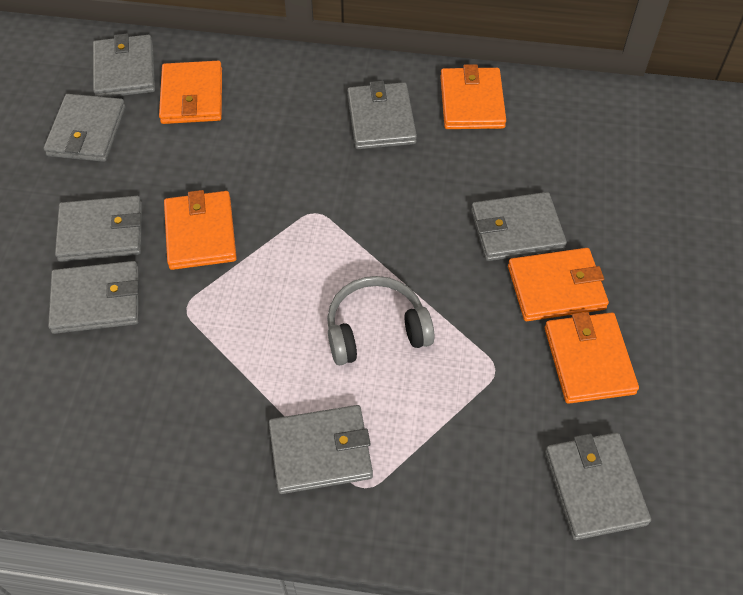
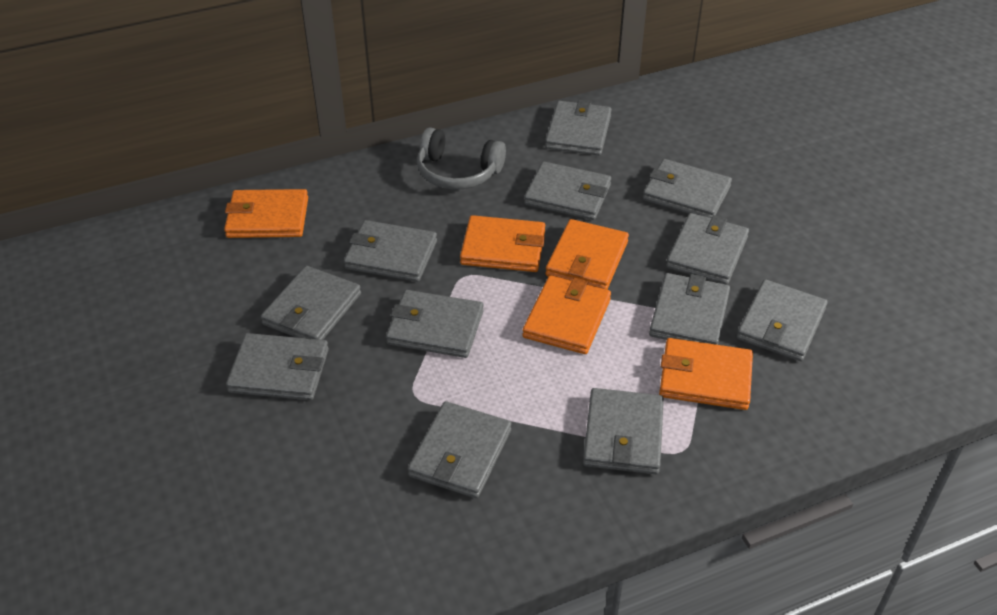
grey wallet: 8 -> 12

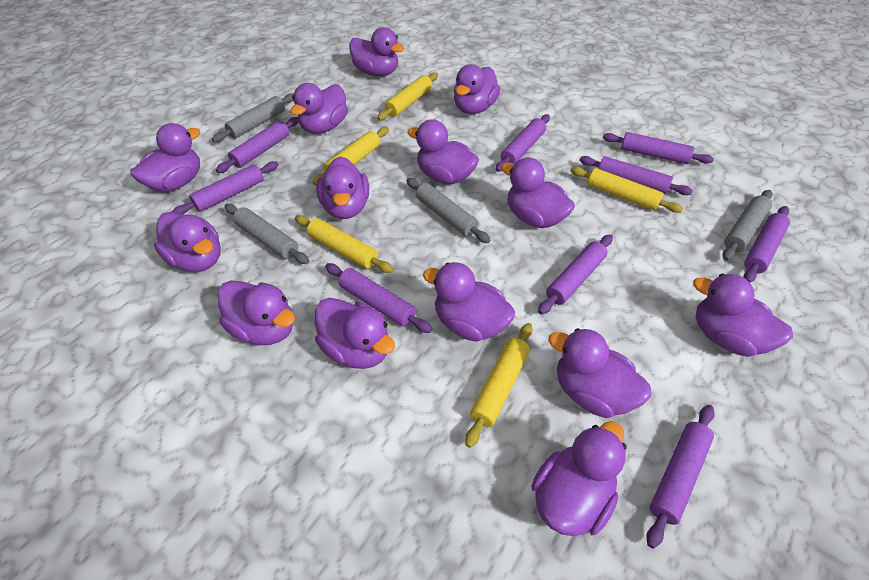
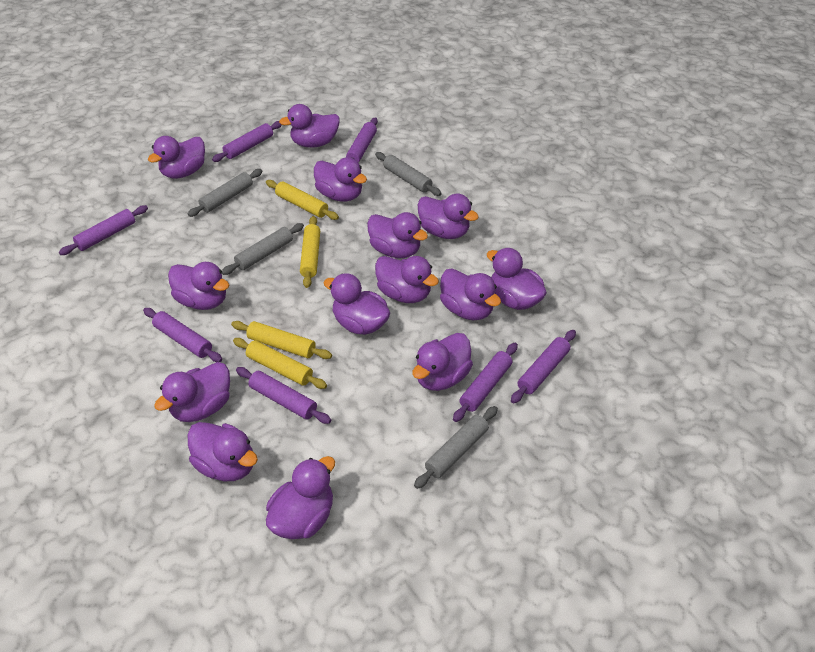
purple rolling pin: 9 -> 7
yellow rolling pin: 5 -> 4

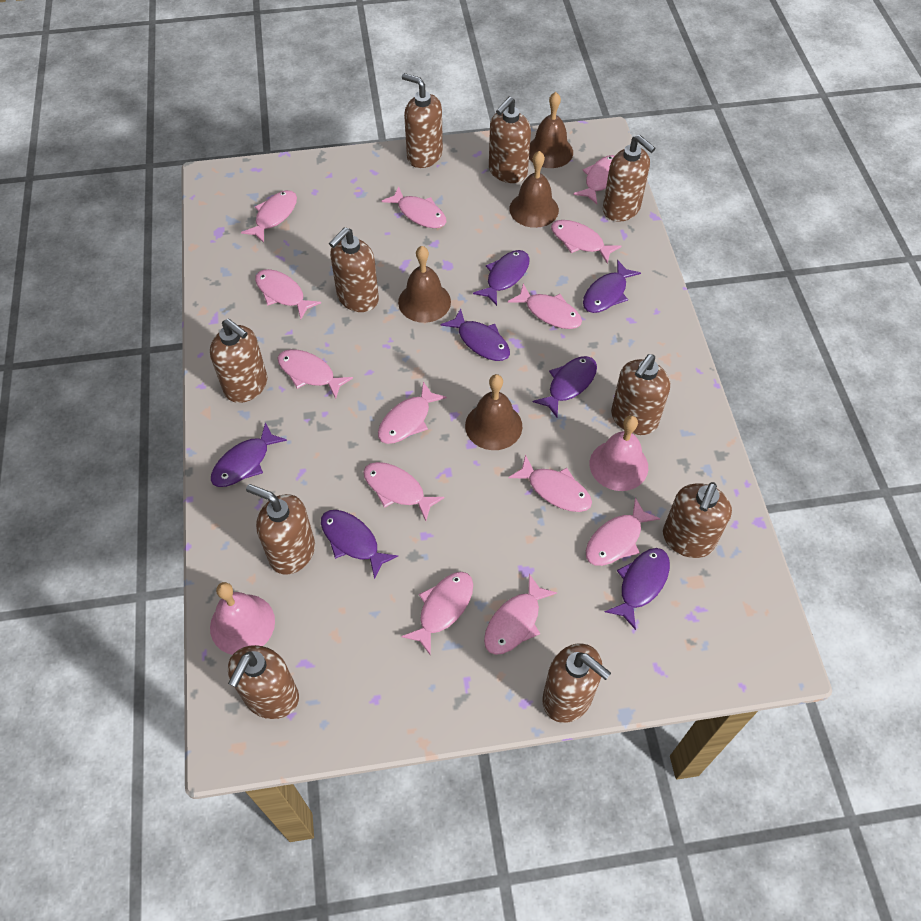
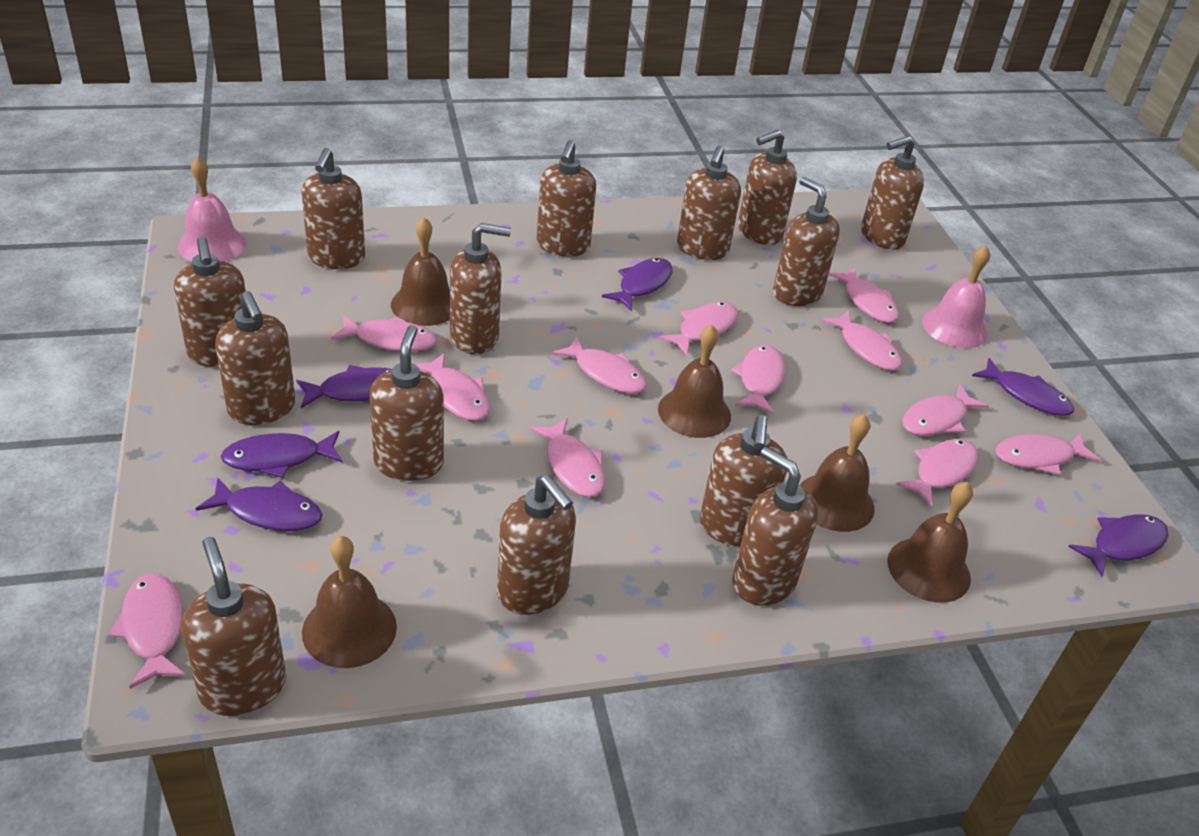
brown bell: 4 -> 5
brown soap dispenser: 10 -> 14
pink fish: 13 -> 12
purple fish: 7 -> 6

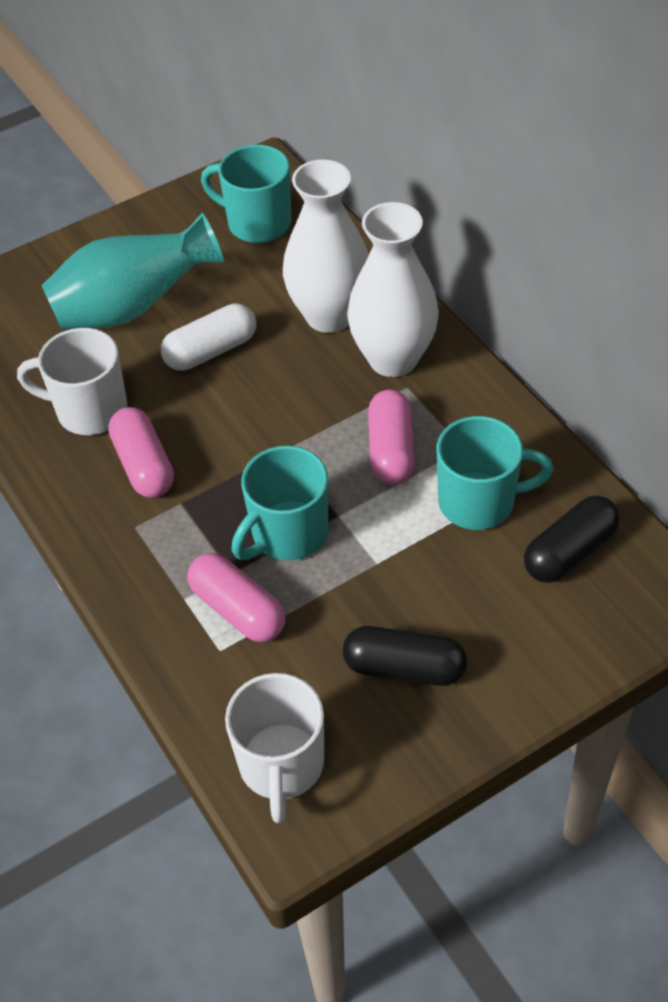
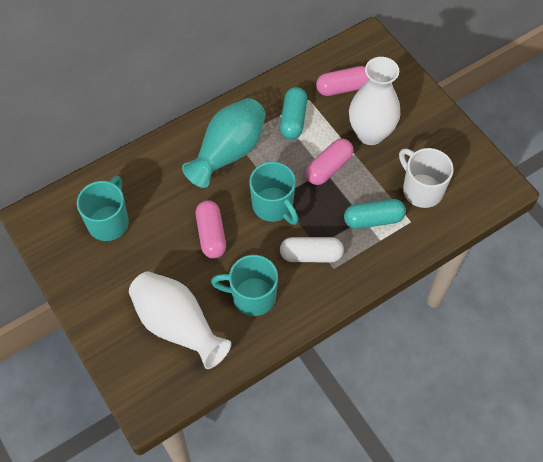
black capsule: 2 -> 0
turquoise capsule: 0 -> 2
white mug: 2 -> 1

**Activity**
Please retype exactly the lines from the one containing "purple fish: 7 -> 6" to the last line of the records above, both included, without any pictures.

**Exercise result**
purple fish: 7 -> 6

black capsule: 2 -> 0
turquoise capsule: 0 -> 2
white mug: 2 -> 1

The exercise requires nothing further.